§ **EXTRACTED RECORDS**

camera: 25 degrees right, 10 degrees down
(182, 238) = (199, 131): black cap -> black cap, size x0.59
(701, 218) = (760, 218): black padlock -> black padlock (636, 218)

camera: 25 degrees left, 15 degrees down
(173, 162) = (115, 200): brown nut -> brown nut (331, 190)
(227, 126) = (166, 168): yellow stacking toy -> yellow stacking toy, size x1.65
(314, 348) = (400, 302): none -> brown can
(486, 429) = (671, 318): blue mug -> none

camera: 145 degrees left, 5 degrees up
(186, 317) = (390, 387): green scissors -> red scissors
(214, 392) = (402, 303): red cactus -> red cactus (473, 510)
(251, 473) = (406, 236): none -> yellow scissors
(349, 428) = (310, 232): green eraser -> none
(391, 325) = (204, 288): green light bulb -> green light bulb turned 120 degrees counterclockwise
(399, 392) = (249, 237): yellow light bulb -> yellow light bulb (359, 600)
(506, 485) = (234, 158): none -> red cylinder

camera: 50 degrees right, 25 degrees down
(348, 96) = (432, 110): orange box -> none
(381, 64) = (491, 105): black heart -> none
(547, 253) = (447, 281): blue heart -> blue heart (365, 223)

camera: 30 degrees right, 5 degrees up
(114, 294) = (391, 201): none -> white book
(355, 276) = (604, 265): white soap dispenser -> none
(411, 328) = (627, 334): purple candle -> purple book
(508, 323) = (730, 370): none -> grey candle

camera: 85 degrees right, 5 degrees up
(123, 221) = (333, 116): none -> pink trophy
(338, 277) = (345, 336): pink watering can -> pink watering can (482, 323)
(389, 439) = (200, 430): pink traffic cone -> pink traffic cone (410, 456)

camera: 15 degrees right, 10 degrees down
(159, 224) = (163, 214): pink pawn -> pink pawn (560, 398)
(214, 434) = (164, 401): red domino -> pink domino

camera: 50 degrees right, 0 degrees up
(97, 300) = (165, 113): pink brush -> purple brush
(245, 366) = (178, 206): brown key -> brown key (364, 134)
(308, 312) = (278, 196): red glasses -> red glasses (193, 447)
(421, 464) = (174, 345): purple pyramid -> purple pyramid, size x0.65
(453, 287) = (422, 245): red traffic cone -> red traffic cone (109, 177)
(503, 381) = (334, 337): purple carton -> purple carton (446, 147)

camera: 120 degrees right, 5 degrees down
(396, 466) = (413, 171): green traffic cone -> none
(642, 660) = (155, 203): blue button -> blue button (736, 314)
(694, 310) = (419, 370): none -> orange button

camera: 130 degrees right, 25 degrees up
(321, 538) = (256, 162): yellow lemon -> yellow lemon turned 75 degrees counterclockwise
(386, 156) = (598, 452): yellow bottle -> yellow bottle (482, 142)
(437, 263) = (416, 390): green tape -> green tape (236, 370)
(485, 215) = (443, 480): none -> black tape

§ **WHAT IS REQUIRED**
Search the material above for the word "blue", then copy out each line that has it.

§ **PROBLEM SOLUTION**
(486, 429) = (671, 318): blue mug -> none
(547, 253) = (447, 281): blue heart -> blue heart (365, 223)
(642, 660) = (155, 203): blue button -> blue button (736, 314)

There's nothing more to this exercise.